EXTRACTED ENTRIES Block Start

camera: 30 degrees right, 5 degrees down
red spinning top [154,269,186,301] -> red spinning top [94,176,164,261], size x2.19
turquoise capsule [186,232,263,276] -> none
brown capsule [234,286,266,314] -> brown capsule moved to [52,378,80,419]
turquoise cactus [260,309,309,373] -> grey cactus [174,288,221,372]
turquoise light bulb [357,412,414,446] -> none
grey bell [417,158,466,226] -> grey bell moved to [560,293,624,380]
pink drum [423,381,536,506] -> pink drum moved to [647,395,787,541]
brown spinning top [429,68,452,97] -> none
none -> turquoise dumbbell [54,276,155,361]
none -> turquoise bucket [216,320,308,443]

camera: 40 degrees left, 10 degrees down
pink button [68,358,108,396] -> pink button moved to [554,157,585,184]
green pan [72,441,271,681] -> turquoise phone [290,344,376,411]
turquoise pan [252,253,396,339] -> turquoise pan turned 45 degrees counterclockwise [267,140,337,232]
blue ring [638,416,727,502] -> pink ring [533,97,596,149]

EXTRACTED ENTRIES Block End
EXTRACTED ENTRIES Block Start

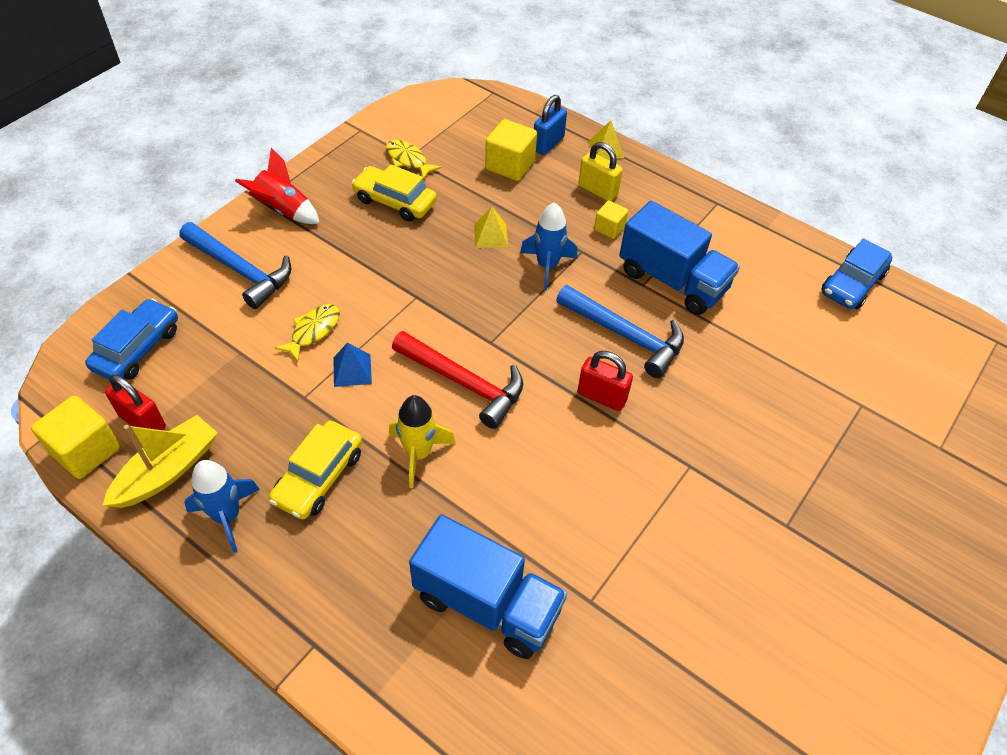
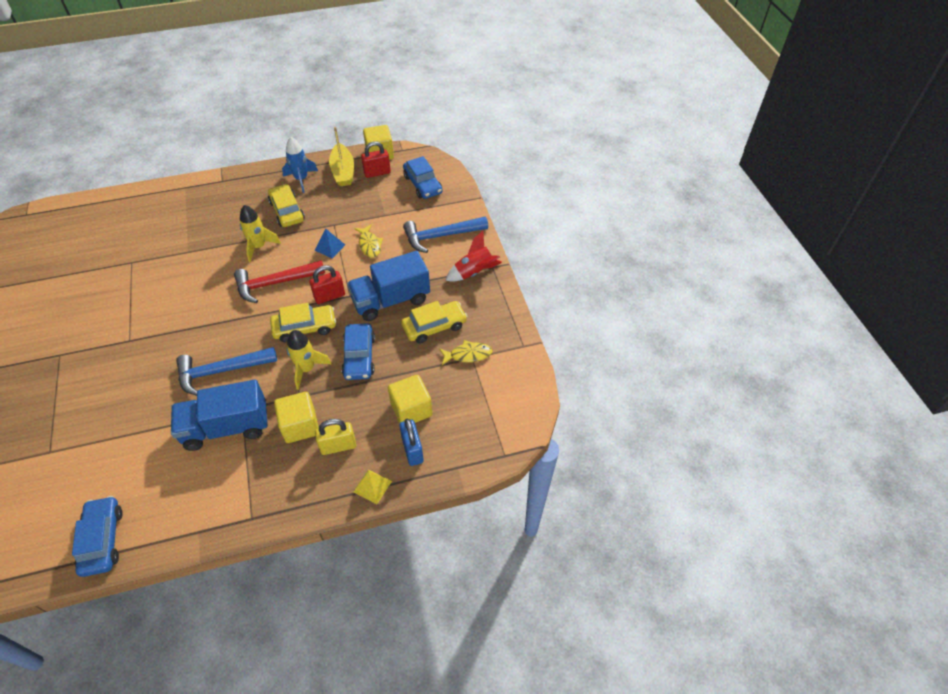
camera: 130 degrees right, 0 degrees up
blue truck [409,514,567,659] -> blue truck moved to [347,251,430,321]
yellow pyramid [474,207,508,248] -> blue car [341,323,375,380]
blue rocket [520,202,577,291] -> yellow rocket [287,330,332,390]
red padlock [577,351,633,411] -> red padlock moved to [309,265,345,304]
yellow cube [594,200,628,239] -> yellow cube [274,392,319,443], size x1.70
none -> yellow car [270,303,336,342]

EXTRACTED ENTRIES Block End

PROBLEM REQUIREMENTS >>
Please copy the lines in the records above between the one holding "camera: 30 degrees right, 5 degrees down" and the one holding "blue ring [638,416,727,502]", inclusive, exactly and with no other line.

SOLUTION FOR THIS PROBLEM >>
camera: 30 degrees right, 5 degrees down
red spinning top [154,269,186,301] -> red spinning top [94,176,164,261], size x2.19
turquoise capsule [186,232,263,276] -> none
brown capsule [234,286,266,314] -> brown capsule moved to [52,378,80,419]
turquoise cactus [260,309,309,373] -> grey cactus [174,288,221,372]
turquoise light bulb [357,412,414,446] -> none
grey bell [417,158,466,226] -> grey bell moved to [560,293,624,380]
pink drum [423,381,536,506] -> pink drum moved to [647,395,787,541]
brown spinning top [429,68,452,97] -> none
none -> turquoise dumbbell [54,276,155,361]
none -> turquoise bucket [216,320,308,443]

camera: 40 degrees left, 10 degrees down
pink button [68,358,108,396] -> pink button moved to [554,157,585,184]
green pan [72,441,271,681] -> turquoise phone [290,344,376,411]
turquoise pan [252,253,396,339] -> turquoise pan turned 45 degrees counterclockwise [267,140,337,232]
blue ring [638,416,727,502] -> pink ring [533,97,596,149]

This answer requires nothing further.